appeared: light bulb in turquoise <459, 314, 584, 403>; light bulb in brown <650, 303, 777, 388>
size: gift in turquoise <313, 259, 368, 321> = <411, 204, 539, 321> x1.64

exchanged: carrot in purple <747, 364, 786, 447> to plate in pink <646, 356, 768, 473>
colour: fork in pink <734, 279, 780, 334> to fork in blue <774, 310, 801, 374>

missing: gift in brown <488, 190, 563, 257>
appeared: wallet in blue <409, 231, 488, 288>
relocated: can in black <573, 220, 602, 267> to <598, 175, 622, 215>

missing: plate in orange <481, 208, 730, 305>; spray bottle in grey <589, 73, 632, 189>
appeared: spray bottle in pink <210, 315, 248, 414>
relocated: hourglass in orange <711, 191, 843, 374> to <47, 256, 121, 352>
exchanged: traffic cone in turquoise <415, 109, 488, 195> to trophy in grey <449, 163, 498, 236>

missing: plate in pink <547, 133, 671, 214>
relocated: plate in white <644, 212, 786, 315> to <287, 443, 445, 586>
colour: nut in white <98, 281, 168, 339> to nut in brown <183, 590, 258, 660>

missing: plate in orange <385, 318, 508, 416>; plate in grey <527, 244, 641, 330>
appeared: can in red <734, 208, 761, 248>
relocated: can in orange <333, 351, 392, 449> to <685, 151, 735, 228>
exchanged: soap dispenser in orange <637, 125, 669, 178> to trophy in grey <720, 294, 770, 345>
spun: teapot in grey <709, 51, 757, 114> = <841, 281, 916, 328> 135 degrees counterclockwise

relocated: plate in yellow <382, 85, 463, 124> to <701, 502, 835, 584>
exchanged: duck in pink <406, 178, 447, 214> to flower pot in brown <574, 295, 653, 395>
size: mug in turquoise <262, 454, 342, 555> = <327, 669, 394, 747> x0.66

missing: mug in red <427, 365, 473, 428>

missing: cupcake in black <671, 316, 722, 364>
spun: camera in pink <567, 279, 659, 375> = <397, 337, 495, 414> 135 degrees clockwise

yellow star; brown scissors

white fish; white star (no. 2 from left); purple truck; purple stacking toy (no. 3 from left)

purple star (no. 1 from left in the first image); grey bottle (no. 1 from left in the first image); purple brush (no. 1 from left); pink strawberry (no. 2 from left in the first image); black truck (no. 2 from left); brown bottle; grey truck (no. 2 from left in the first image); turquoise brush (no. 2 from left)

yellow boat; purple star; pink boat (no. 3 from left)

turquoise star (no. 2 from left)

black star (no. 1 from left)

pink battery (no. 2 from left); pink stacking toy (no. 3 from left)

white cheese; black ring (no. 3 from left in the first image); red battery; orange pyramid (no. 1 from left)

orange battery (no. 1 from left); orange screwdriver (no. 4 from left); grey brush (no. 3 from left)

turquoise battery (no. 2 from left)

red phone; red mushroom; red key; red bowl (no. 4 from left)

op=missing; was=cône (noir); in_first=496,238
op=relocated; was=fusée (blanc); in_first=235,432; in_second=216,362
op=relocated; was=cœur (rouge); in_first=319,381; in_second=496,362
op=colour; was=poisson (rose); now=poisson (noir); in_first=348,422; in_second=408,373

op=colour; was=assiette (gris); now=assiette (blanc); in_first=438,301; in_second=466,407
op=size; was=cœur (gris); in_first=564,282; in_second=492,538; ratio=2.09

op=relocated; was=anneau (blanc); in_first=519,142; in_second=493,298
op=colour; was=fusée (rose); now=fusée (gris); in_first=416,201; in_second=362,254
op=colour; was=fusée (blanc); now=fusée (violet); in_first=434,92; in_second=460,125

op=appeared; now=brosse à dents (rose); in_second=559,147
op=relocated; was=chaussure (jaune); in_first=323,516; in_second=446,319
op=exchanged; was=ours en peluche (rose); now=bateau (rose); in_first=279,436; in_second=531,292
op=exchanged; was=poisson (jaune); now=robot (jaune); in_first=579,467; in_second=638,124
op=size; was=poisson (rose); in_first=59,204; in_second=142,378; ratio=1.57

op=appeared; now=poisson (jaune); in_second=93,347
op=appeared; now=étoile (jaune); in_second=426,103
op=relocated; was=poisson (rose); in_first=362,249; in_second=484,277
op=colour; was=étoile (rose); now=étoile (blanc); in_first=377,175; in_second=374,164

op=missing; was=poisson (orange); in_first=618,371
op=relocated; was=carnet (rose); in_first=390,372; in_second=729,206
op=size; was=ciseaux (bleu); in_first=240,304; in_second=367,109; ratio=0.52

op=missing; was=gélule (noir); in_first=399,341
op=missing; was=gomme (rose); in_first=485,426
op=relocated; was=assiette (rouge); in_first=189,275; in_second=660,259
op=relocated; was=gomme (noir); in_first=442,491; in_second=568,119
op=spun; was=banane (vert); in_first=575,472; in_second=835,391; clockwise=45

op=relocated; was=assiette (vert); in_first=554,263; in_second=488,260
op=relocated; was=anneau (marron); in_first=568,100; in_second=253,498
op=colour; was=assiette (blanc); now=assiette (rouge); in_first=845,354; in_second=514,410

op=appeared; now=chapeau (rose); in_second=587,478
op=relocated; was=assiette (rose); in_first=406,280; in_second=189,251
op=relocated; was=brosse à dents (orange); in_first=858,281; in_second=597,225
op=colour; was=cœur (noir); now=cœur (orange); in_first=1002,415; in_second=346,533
:::
TASK GOAL: Reproduce the listing exactly. Every line stays as it is.

COMPLETED EXERCISE:
appeared: light bulb in turquoise <459, 314, 584, 403>; light bulb in brown <650, 303, 777, 388>
size: gift in turquoise <313, 259, 368, 321> = <411, 204, 539, 321> x1.64

exchanged: carrot in purple <747, 364, 786, 447> to plate in pink <646, 356, 768, 473>
colour: fork in pink <734, 279, 780, 334> to fork in blue <774, 310, 801, 374>

missing: gift in brown <488, 190, 563, 257>
appeared: wallet in blue <409, 231, 488, 288>
relocated: can in black <573, 220, 602, 267> to <598, 175, 622, 215>

missing: plate in orange <481, 208, 730, 305>; spray bottle in grey <589, 73, 632, 189>
appeared: spray bottle in pink <210, 315, 248, 414>
relocated: hourglass in orange <711, 191, 843, 374> to <47, 256, 121, 352>
exchanged: traffic cone in turquoise <415, 109, 488, 195> to trophy in grey <449, 163, 498, 236>

missing: plate in pink <547, 133, 671, 214>
relocated: plate in white <644, 212, 786, 315> to <287, 443, 445, 586>
colour: nut in white <98, 281, 168, 339> to nut in brown <183, 590, 258, 660>

missing: plate in orange <385, 318, 508, 416>; plate in grey <527, 244, 641, 330>
appeared: can in red <734, 208, 761, 248>
relocated: can in orange <333, 351, 392, 449> to <685, 151, 735, 228>
exchanged: soap dispenser in orange <637, 125, 669, 178> to trophy in grey <720, 294, 770, 345>
spun: teapot in grey <709, 51, 757, 114> = <841, 281, 916, 328> 135 degrees counterclockwise

relocated: plate in yellow <382, 85, 463, 124> to <701, 502, 835, 584>
exchanged: duck in pink <406, 178, 447, 214> to flower pot in brown <574, 295, 653, 395>
size: mug in turquoise <262, 454, 342, 555> = <327, 669, 394, 747> x0.66

missing: mug in red <427, 365, 473, 428>

missing: cupcake in black <671, 316, 722, 364>
spun: camera in pink <567, 279, 659, 375> = <397, 337, 495, 414> 135 degrees clockwise

yellow star; brown scissors

white fish; white star (no. 2 from left); purple truck; purple stacking toy (no. 3 from left)

purple star (no. 1 from left in the first image); grey bottle (no. 1 from left in the first image); purple brush (no. 1 from left); pink strawberry (no. 2 from left in the first image); black truck (no. 2 from left); brown bottle; grey truck (no. 2 from left in the first image); turquoise brush (no. 2 from left)

yellow boat; purple star; pink boat (no. 3 from left)

turquoise star (no. 2 from left)

black star (no. 1 from left)

pink battery (no. 2 from left); pink stacking toy (no. 3 from left)

white cheese; black ring (no. 3 from left in the first image); red battery; orange pyramid (no. 1 from left)

orange battery (no. 1 from left); orange screwdriver (no. 4 from left); grey brush (no. 3 from left)

turquoise battery (no. 2 from left)

red phone; red mushroom; red key; red bowl (no. 4 from left)

op=missing; was=cône (noir); in_first=496,238
op=relocated; was=fusée (blanc); in_first=235,432; in_second=216,362
op=relocated; was=cœur (rouge); in_first=319,381; in_second=496,362
op=colour; was=poisson (rose); now=poisson (noir); in_first=348,422; in_second=408,373

op=colour; was=assiette (gris); now=assiette (blanc); in_first=438,301; in_second=466,407
op=size; was=cœur (gris); in_first=564,282; in_second=492,538; ratio=2.09

op=relocated; was=anneau (blanc); in_first=519,142; in_second=493,298
op=colour; was=fusée (rose); now=fusée (gris); in_first=416,201; in_second=362,254
op=colour; was=fusée (blanc); now=fusée (violet); in_first=434,92; in_second=460,125

op=appeared; now=brosse à dents (rose); in_second=559,147
op=relocated; was=chaussure (jaune); in_first=323,516; in_second=446,319
op=exchanged; was=ours en peluche (rose); now=bateau (rose); in_first=279,436; in_second=531,292
op=exchanged; was=poisson (jaune); now=robot (jaune); in_first=579,467; in_second=638,124
op=size; was=poisson (rose); in_first=59,204; in_second=142,378; ratio=1.57

op=appeared; now=poisson (jaune); in_second=93,347
op=appeared; now=étoile (jaune); in_second=426,103
op=relocated; was=poisson (rose); in_first=362,249; in_second=484,277
op=colour; was=étoile (rose); now=étoile (blanc); in_first=377,175; in_second=374,164

op=missing; was=poisson (orange); in_first=618,371
op=relocated; was=carnet (rose); in_first=390,372; in_second=729,206
op=size; was=ciseaux (bleu); in_first=240,304; in_second=367,109; ratio=0.52

op=missing; was=gélule (noir); in_first=399,341
op=missing; was=gomme (rose); in_first=485,426
op=relocated; was=assiette (rouge); in_first=189,275; in_second=660,259
op=relocated; was=gomme (noir); in_first=442,491; in_second=568,119
op=spun; was=banane (vert); in_first=575,472; in_second=835,391; clockwise=45

op=relocated; was=assiette (vert); in_first=554,263; in_second=488,260
op=relocated; was=anneau (marron); in_first=568,100; in_second=253,498
op=colour; was=assiette (blanc); now=assiette (rouge); in_first=845,354; in_second=514,410

op=appeared; now=chapeau (rose); in_second=587,478
op=relocated; was=assiette (rose); in_first=406,280; in_second=189,251
op=relocated; was=brosse à dents (orange); in_first=858,281; in_second=597,225
op=colour; was=cœur (noir); now=cœur (orange); in_first=1002,415; in_second=346,533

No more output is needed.